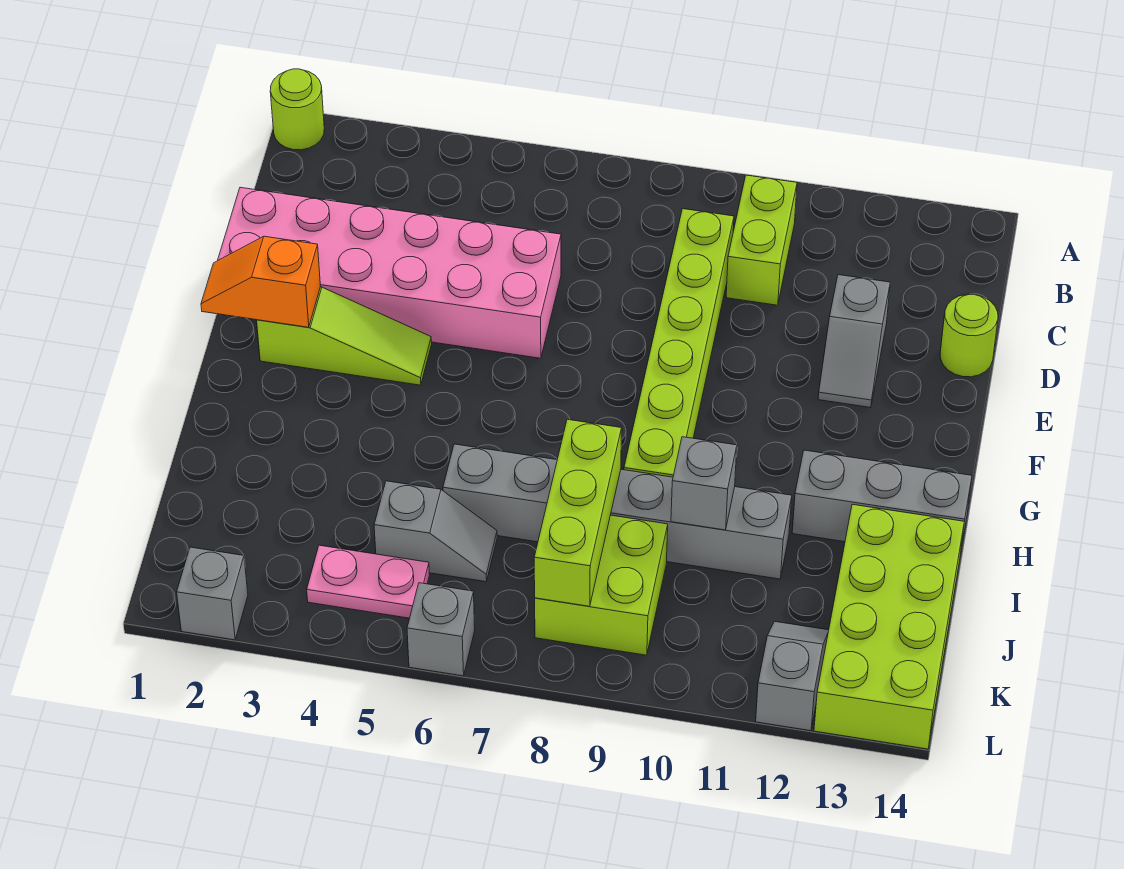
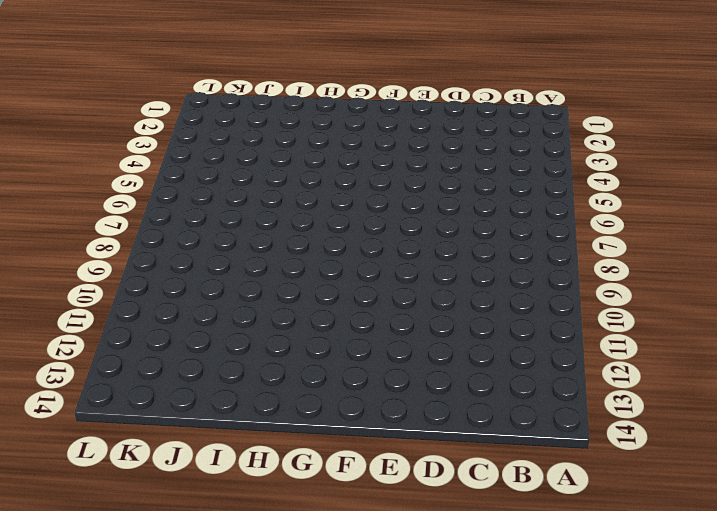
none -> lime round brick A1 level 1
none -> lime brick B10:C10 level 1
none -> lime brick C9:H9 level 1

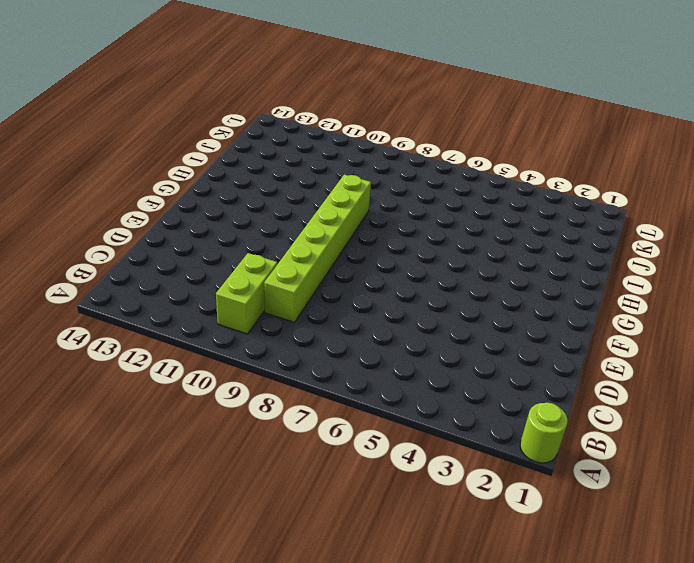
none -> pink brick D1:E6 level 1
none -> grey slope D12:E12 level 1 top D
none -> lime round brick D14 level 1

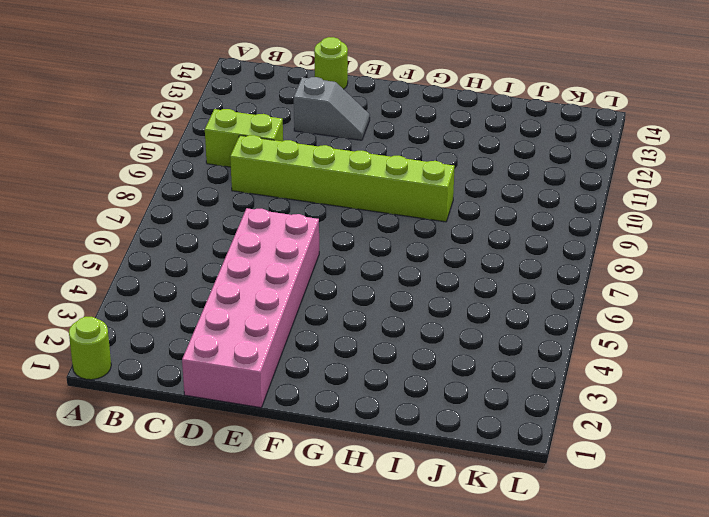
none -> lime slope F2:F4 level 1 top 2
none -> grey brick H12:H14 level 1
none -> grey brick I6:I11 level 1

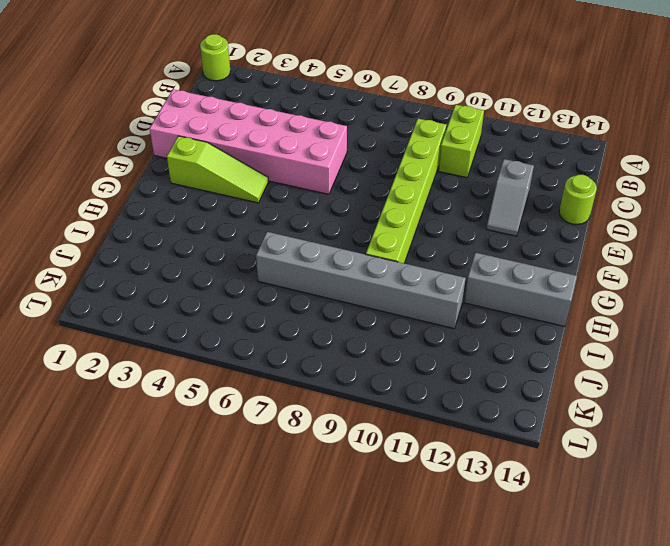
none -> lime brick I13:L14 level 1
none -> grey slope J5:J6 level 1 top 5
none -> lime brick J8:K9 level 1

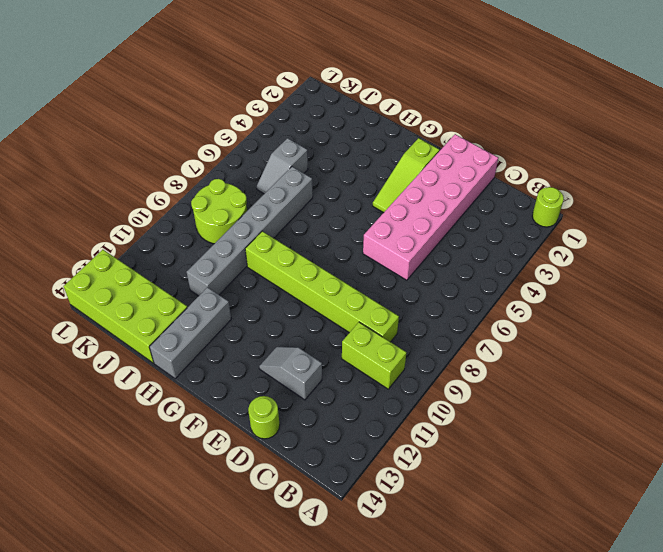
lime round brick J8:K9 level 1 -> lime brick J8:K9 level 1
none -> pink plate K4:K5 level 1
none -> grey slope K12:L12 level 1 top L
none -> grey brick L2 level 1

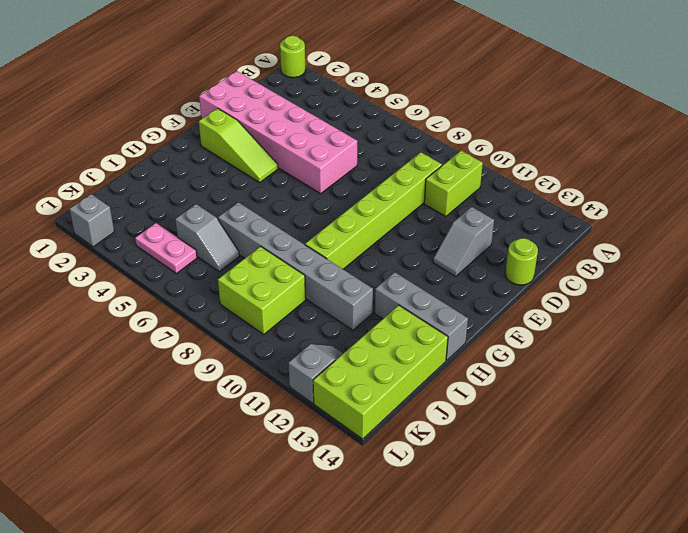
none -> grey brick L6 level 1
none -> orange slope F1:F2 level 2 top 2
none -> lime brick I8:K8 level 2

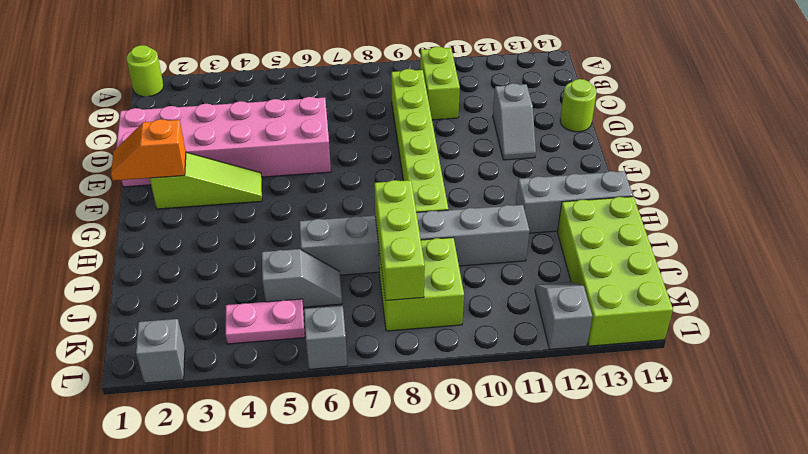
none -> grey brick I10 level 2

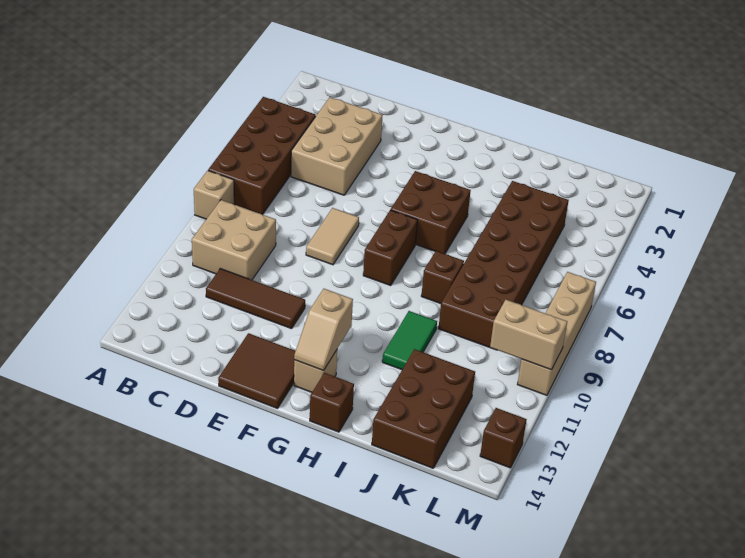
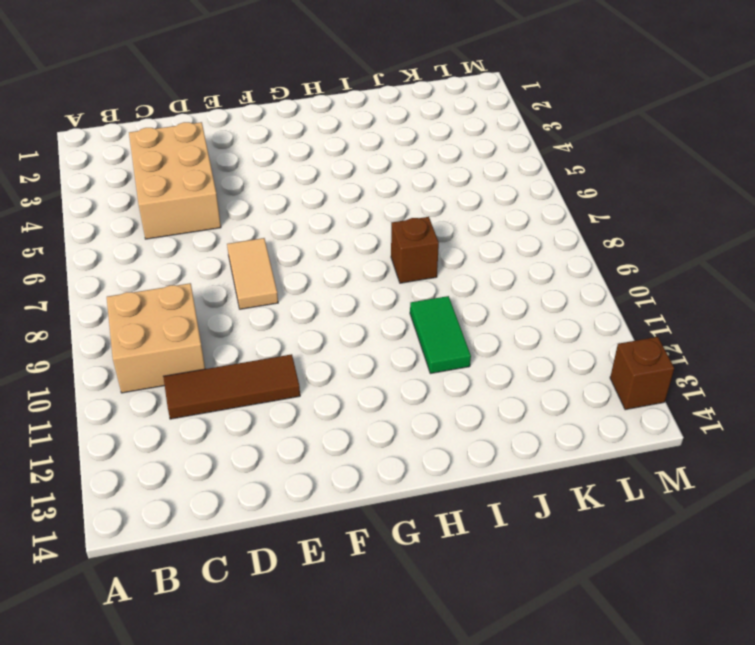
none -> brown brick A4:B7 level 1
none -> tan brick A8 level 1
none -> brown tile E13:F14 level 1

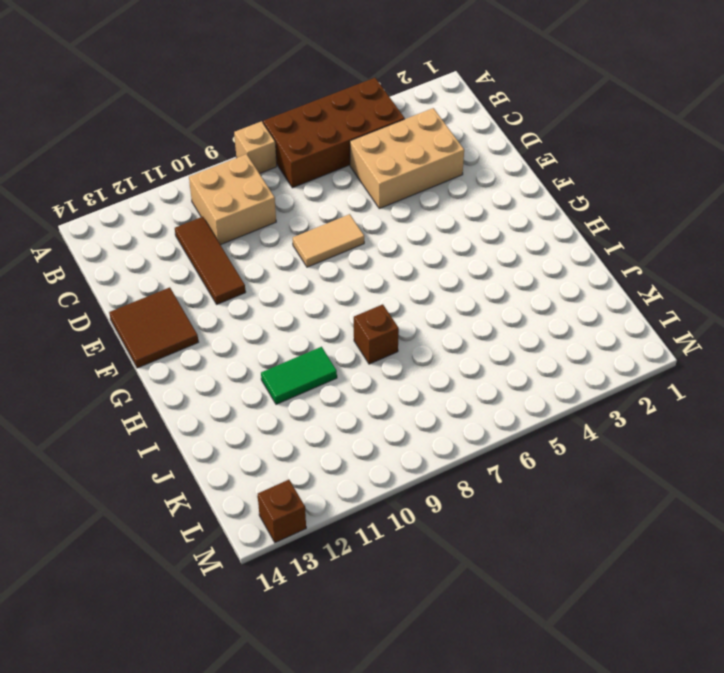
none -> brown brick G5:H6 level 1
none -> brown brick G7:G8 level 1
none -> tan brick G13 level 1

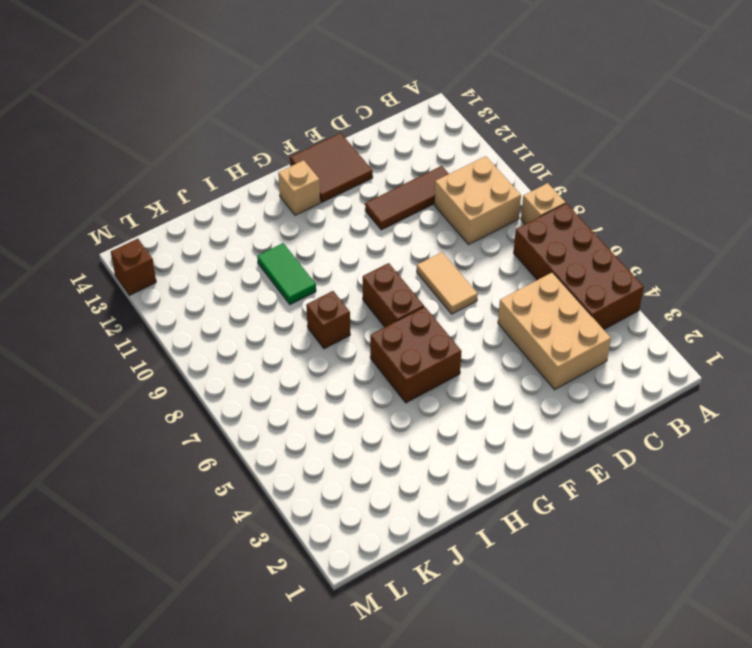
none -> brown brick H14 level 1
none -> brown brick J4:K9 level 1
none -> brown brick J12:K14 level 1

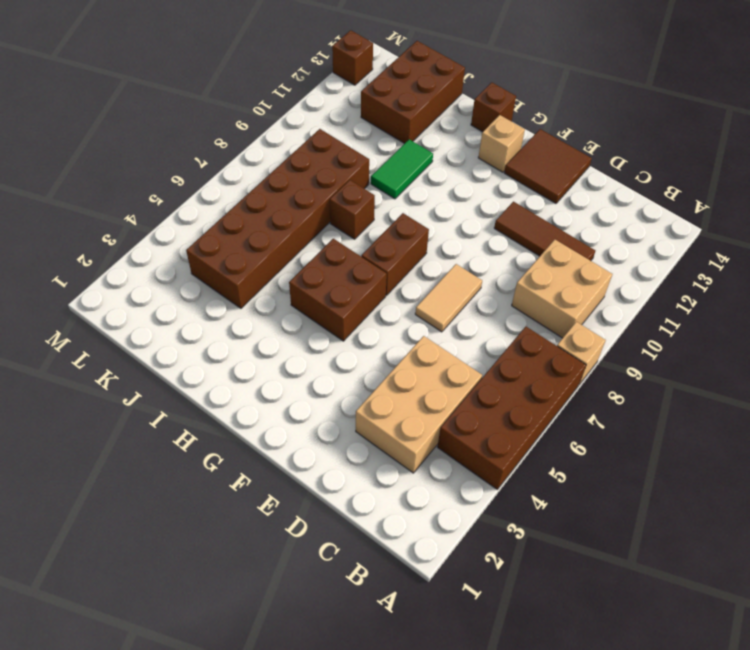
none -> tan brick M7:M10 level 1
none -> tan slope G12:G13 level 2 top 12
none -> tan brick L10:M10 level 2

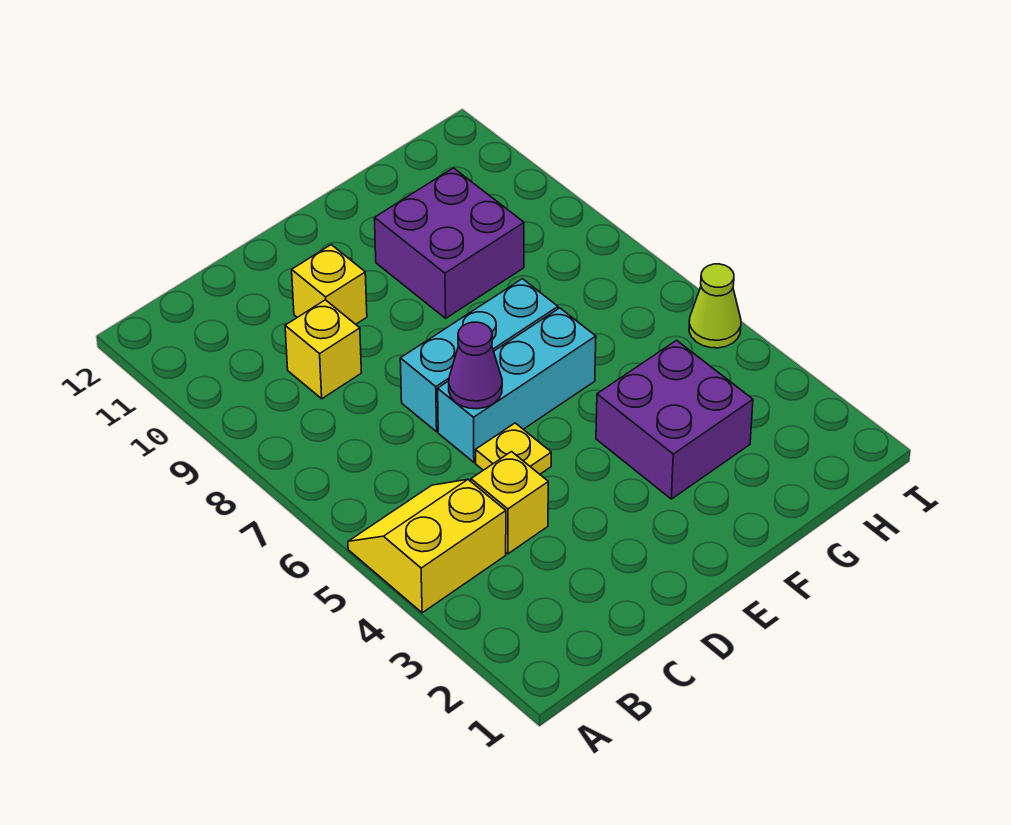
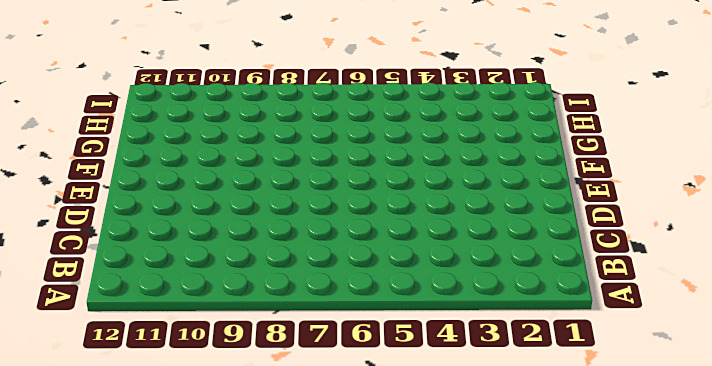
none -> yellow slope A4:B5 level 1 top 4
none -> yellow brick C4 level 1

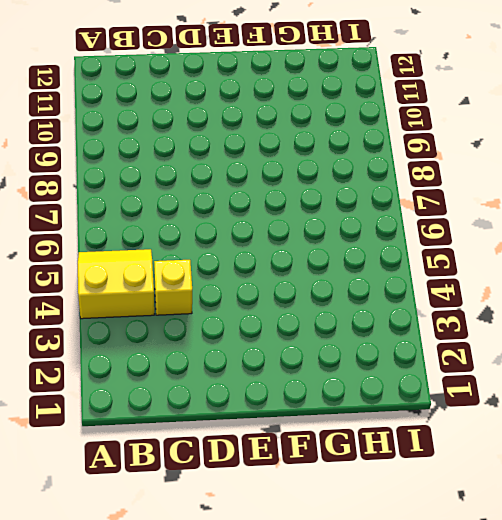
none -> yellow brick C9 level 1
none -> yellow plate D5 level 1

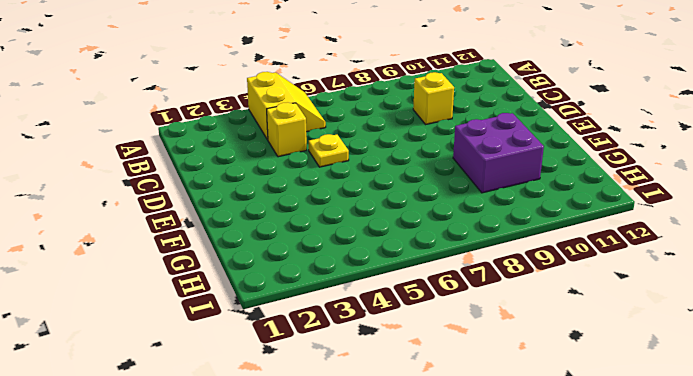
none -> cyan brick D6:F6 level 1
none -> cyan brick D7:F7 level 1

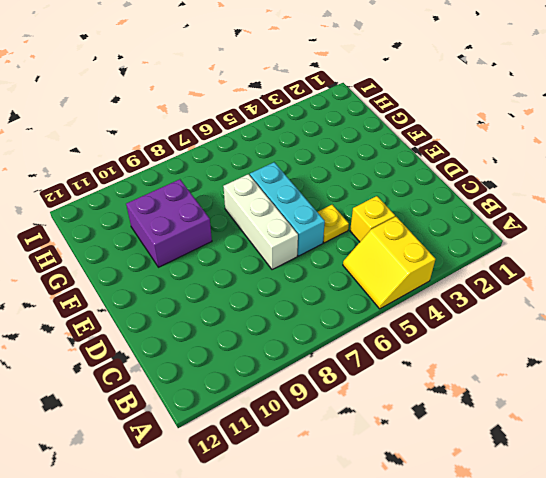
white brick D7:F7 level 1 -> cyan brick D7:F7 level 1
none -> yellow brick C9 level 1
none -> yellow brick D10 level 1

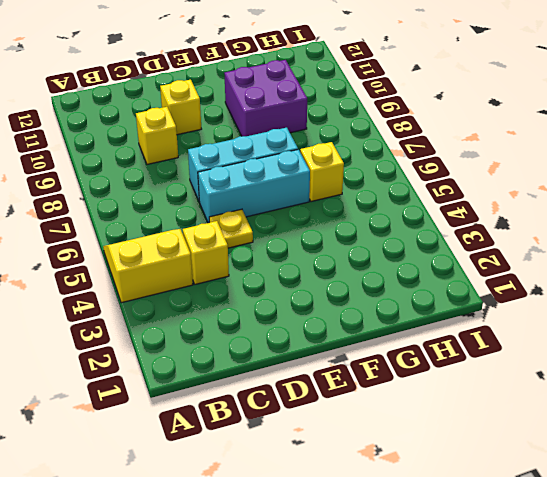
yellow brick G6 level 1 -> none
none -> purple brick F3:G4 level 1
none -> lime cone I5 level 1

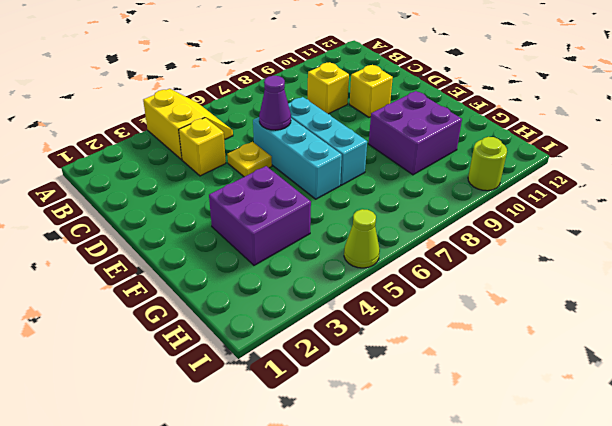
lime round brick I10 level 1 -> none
**********
From the line holding "none -> lime brick I13:L14 level 1" to the line holding "none -> brown tile E13:F14 level 1", both included, retype the entries above exactly and drop the pictures.

• Response to the exercise:
none -> lime brick I13:L14 level 1
none -> grey slope J5:J6 level 1 top 5
none -> lime brick J8:K9 level 1

lime round brick J8:K9 level 1 -> lime brick J8:K9 level 1
none -> pink plate K4:K5 level 1
none -> grey slope K12:L12 level 1 top L
none -> grey brick L2 level 1

none -> grey brick L6 level 1
none -> orange slope F1:F2 level 2 top 2
none -> lime brick I8:K8 level 2

none -> grey brick I10 level 2

none -> brown brick A4:B7 level 1
none -> tan brick A8 level 1
none -> brown tile E13:F14 level 1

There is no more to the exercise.